▶ Work order: Look through the listing for the string "none" and copy out every line that holds it.

▶ Provided material:
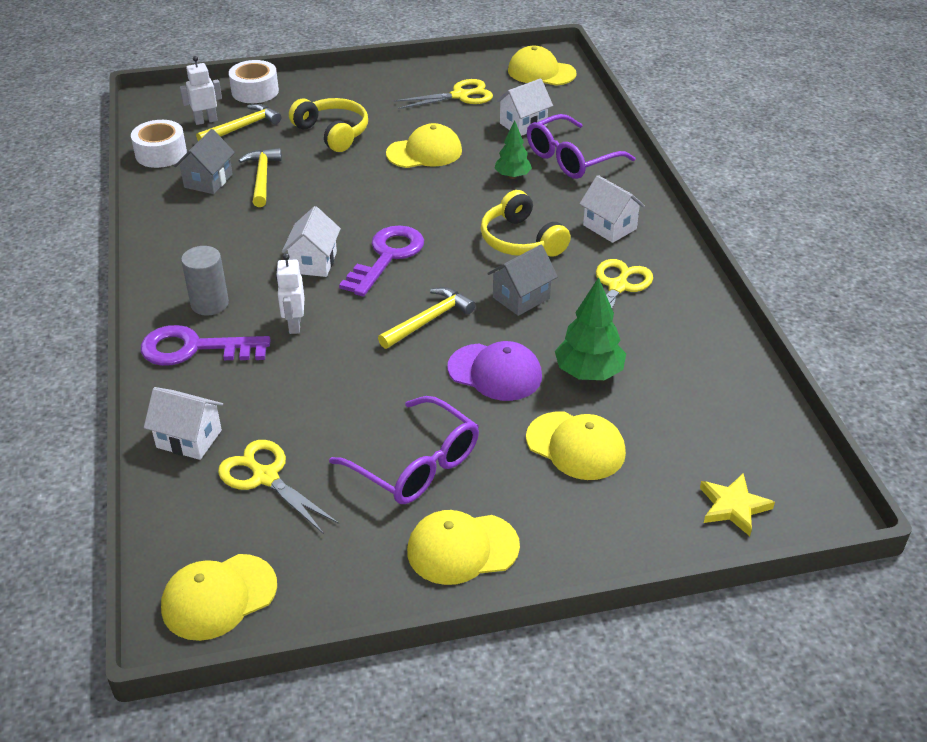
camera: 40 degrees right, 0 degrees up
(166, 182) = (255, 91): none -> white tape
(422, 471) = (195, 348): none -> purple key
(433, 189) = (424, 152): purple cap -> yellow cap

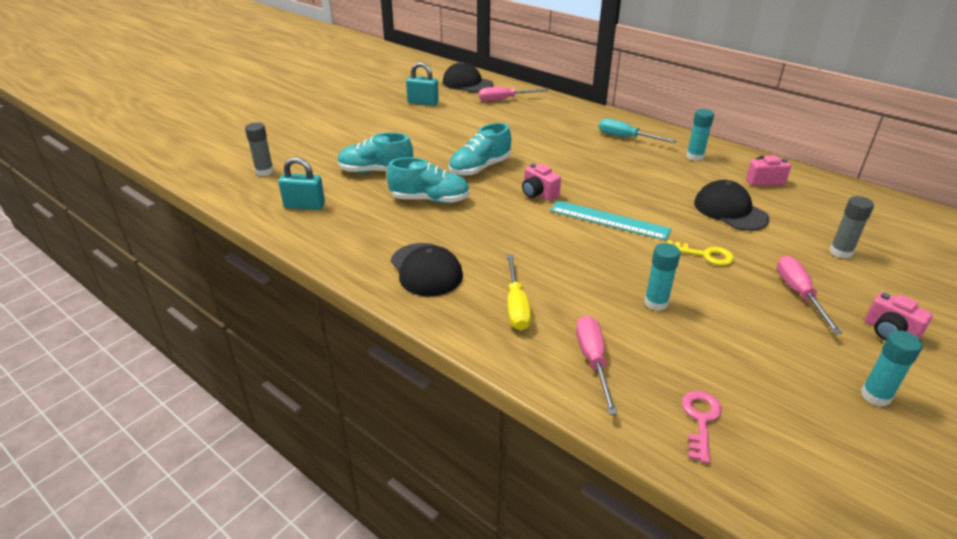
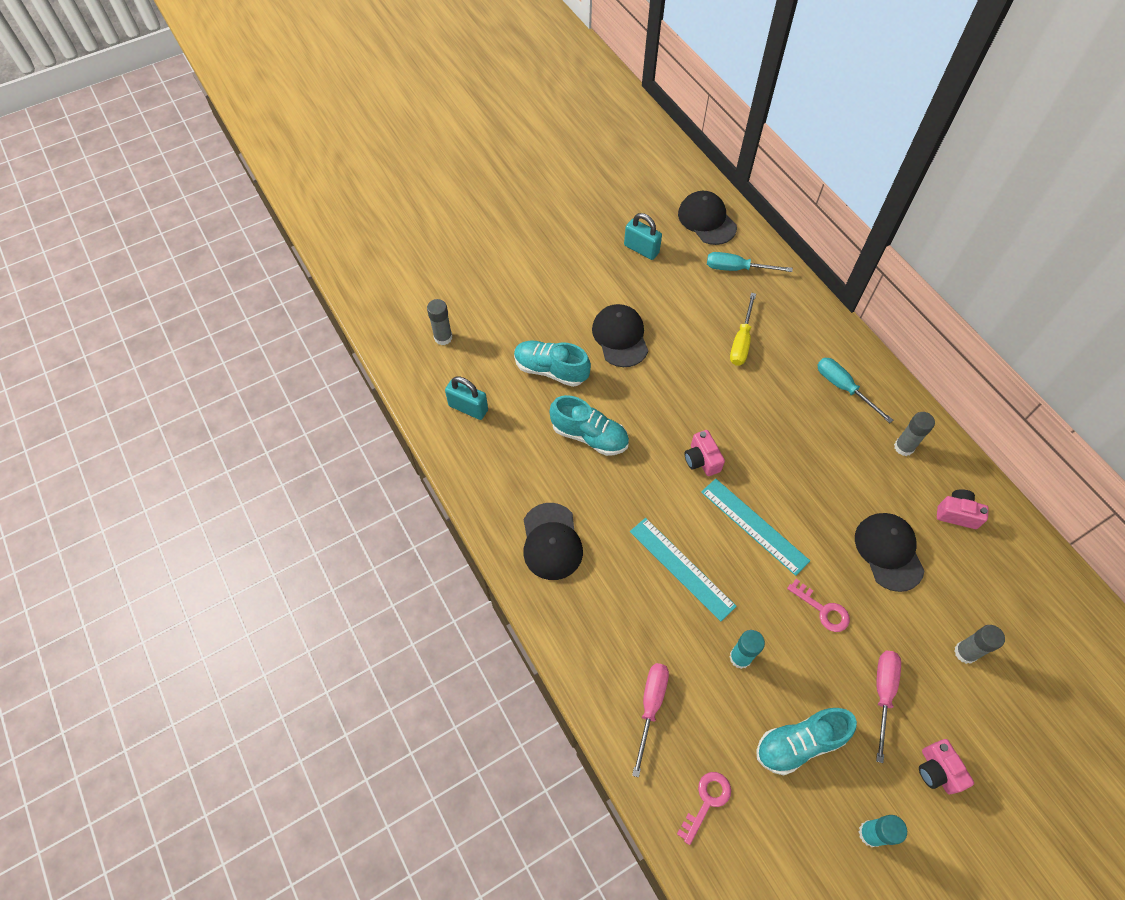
camera: 20 degrees right, 25 degrees up
(429, 144) = (620, 337): none -> black cap
(479, 168) = (658, 397): turquoise shoe -> turquoise shoe (799, 743)
(504, 99) = (737, 268): pink screwdriver -> turquoise screwdriver
(516, 306) = (613, 617): yellow screwdriver -> yellow screwdriver (741, 341)
(562, 259) = (681, 568): none -> turquoise ruler
(695, 156) = (903, 447): turquoise glue stick -> grey glue stick
(705, 255) = (823, 609): yellow key -> pink key

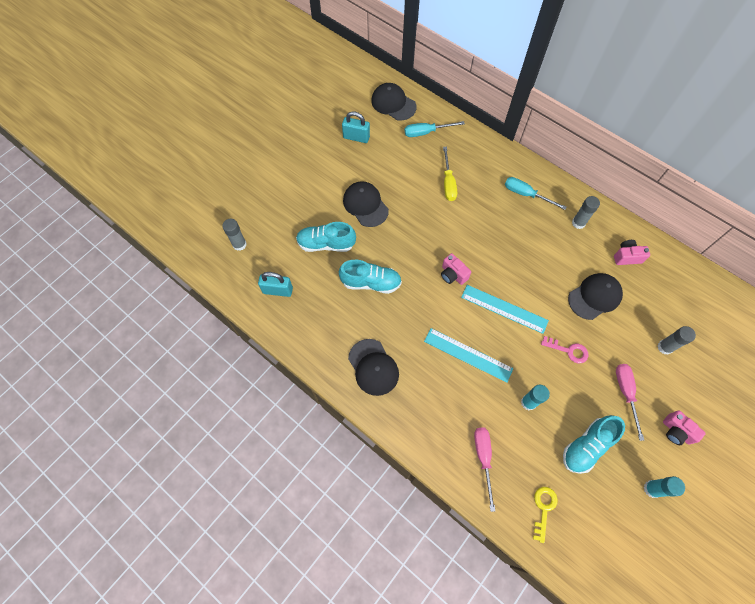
camera: 20 degrees left, 5 degrees up
(707, 801) = (543, 508): pink key -> yellow key
(888, 552) = (594, 297): black cap -> black cap turned 90 degrees clockwise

▶ Your solution:
(166, 182) = (255, 91): none -> white tape
(422, 471) = (195, 348): none -> purple key
(429, 144) = (620, 337): none -> black cap
(562, 259) = (681, 568): none -> turquoise ruler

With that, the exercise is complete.